[[ Material for the task open ]]

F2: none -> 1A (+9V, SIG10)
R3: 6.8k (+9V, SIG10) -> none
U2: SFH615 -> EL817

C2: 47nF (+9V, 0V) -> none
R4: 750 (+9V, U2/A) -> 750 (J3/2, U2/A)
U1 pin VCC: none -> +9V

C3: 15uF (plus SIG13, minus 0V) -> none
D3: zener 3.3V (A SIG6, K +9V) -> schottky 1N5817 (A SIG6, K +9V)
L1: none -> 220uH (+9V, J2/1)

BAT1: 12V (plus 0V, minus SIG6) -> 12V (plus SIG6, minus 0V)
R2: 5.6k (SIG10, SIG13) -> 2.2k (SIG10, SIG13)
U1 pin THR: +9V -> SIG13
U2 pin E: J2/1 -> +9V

[[ Material for the task closed ]]
[[ Material for the task open ]]

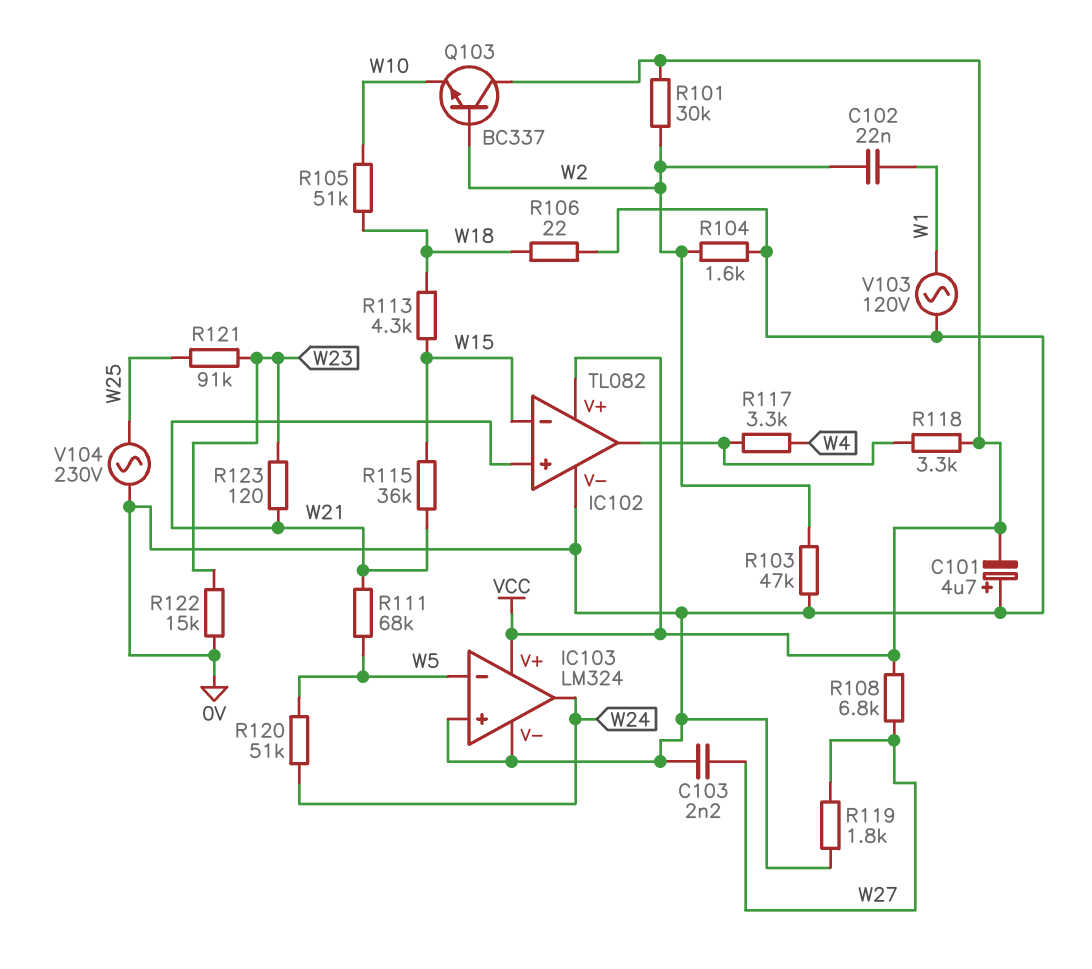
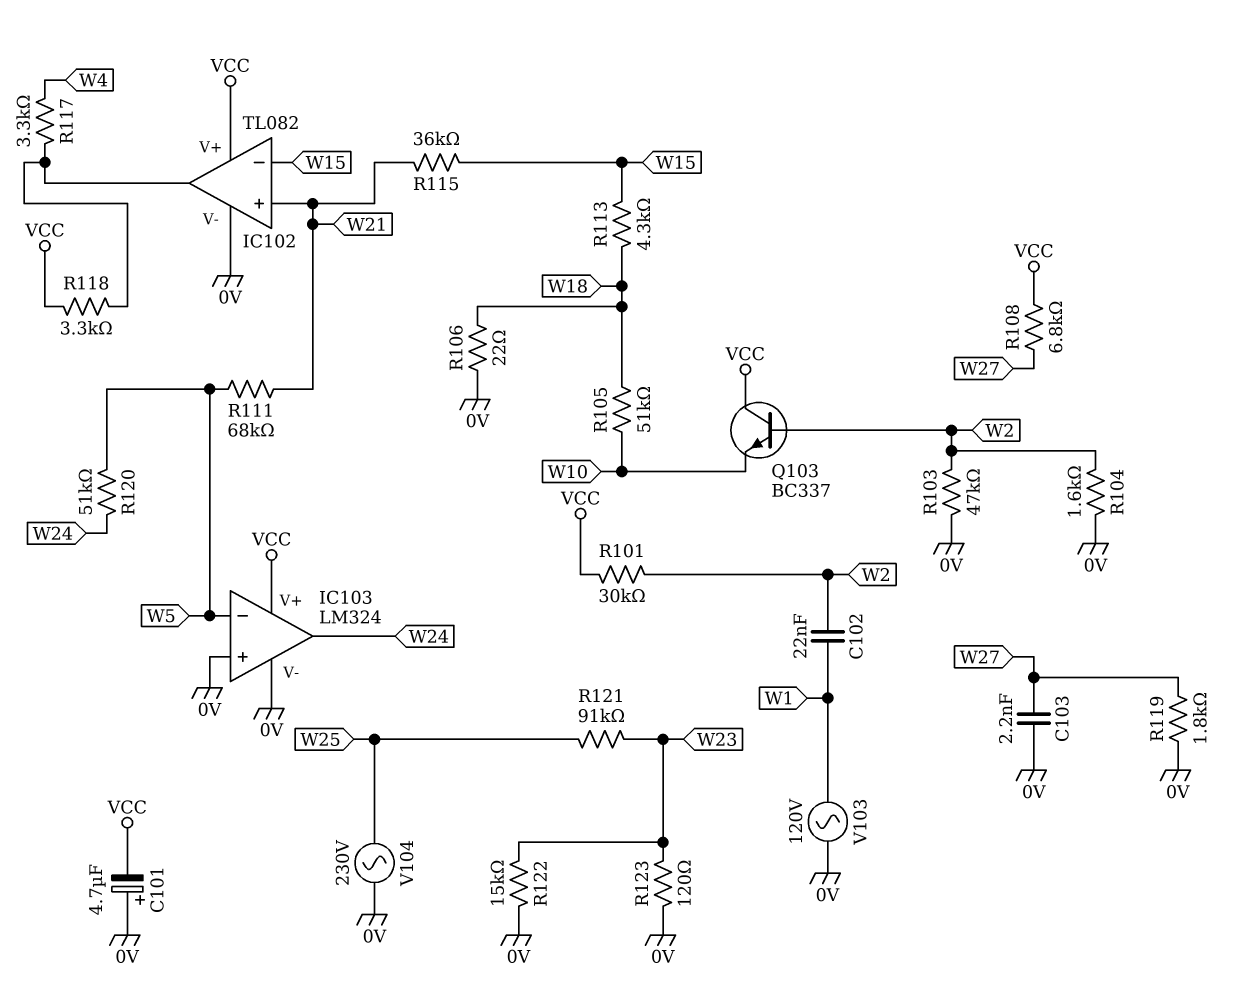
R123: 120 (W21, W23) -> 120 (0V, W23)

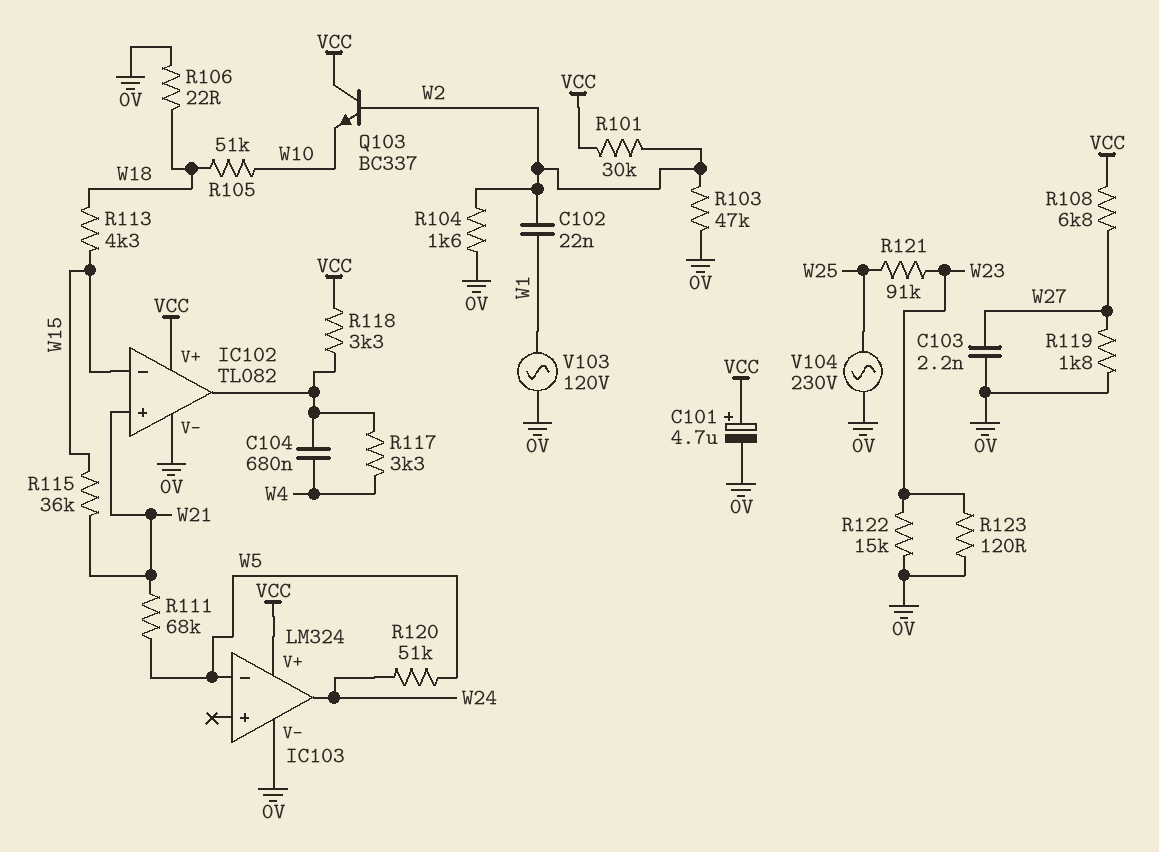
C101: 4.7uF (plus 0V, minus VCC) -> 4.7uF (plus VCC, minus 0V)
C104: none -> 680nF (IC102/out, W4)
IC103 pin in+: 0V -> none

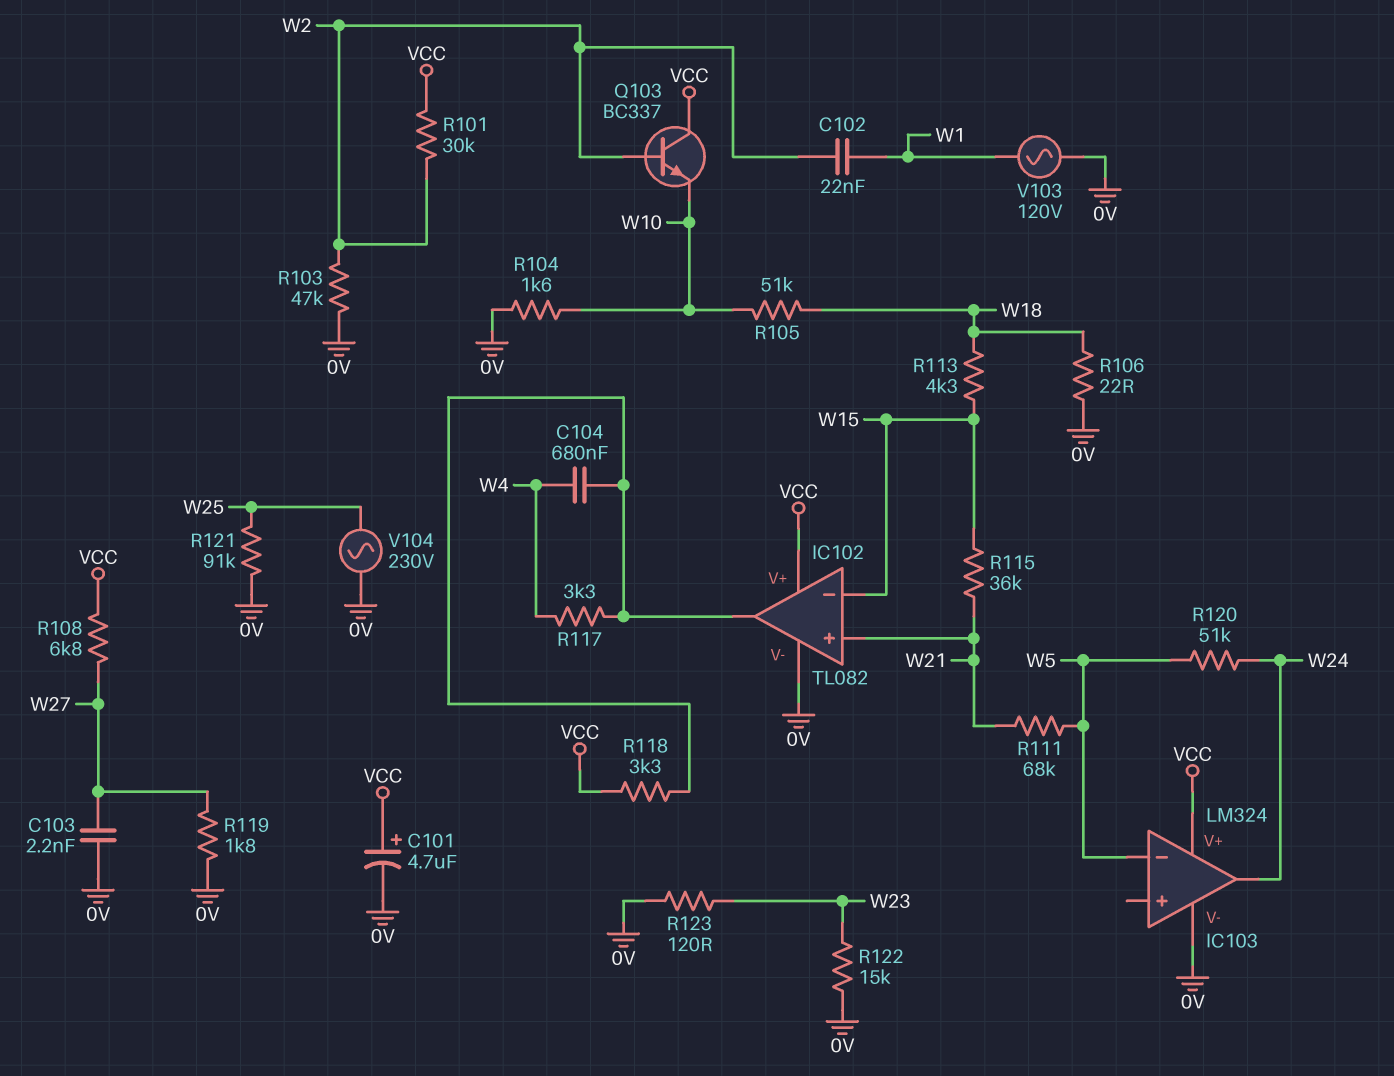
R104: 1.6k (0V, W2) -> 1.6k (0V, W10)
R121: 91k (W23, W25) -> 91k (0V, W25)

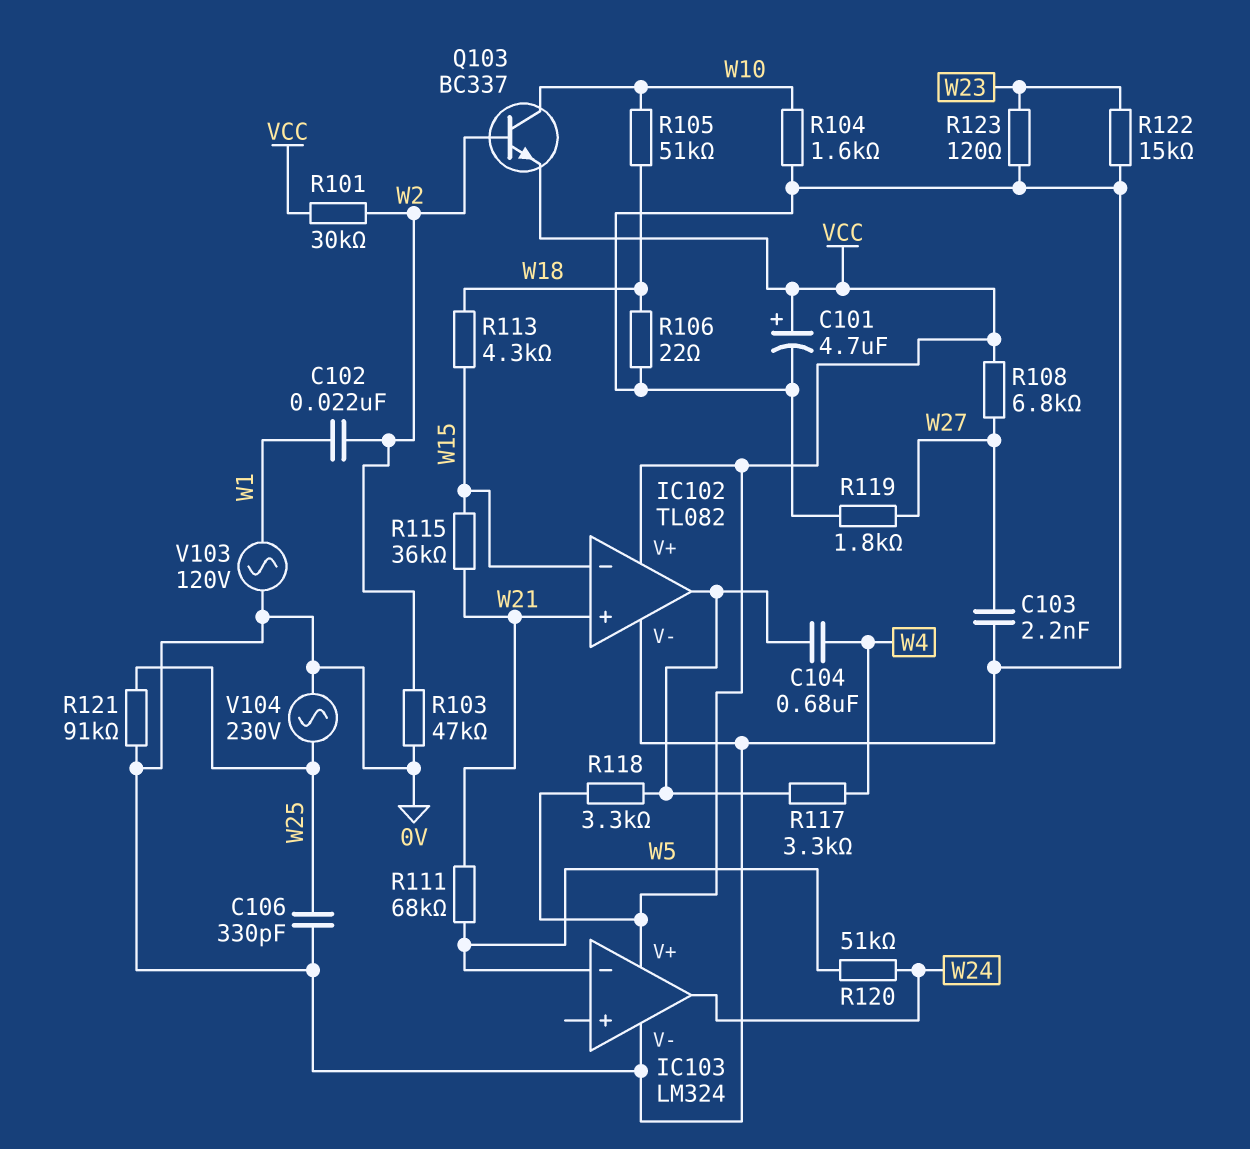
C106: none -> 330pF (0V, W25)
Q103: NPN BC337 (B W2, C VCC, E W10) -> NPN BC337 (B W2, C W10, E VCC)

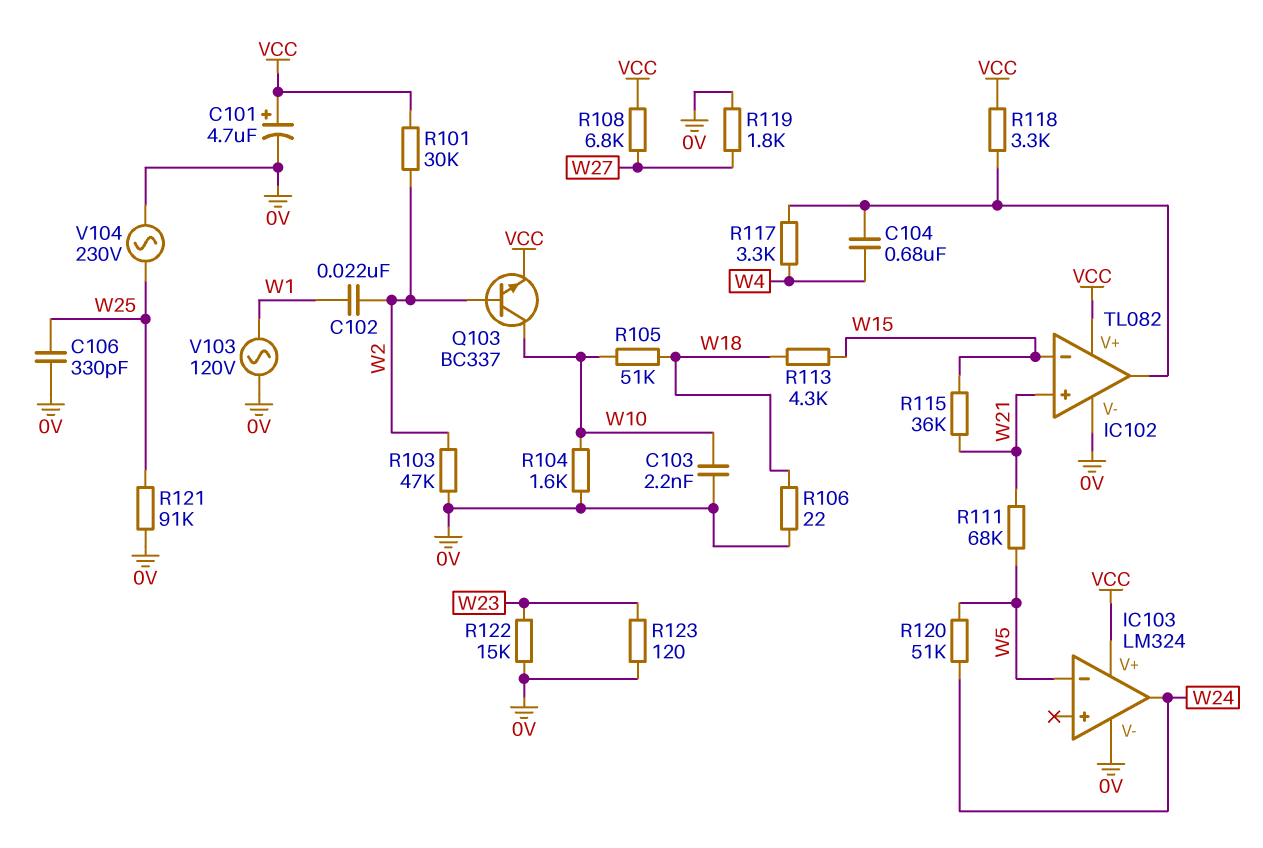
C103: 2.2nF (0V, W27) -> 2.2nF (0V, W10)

[[ Material for the task closed ]]

Assigned task: Leaving out the pictures, please output the lines in the entries above from the one with "R104: 1.6k (0V, W2) -> 1.6k (0V, W10)" through the one with "C103: 2.2nF (0V, W27) -> 2.2nF (0V, W10)", exactly as they are.

Written response:
R104: 1.6k (0V, W2) -> 1.6k (0V, W10)
R121: 91k (W23, W25) -> 91k (0V, W25)

C106: none -> 330pF (0V, W25)
Q103: NPN BC337 (B W2, C VCC, E W10) -> NPN BC337 (B W2, C W10, E VCC)

C103: 2.2nF (0V, W27) -> 2.2nF (0V, W10)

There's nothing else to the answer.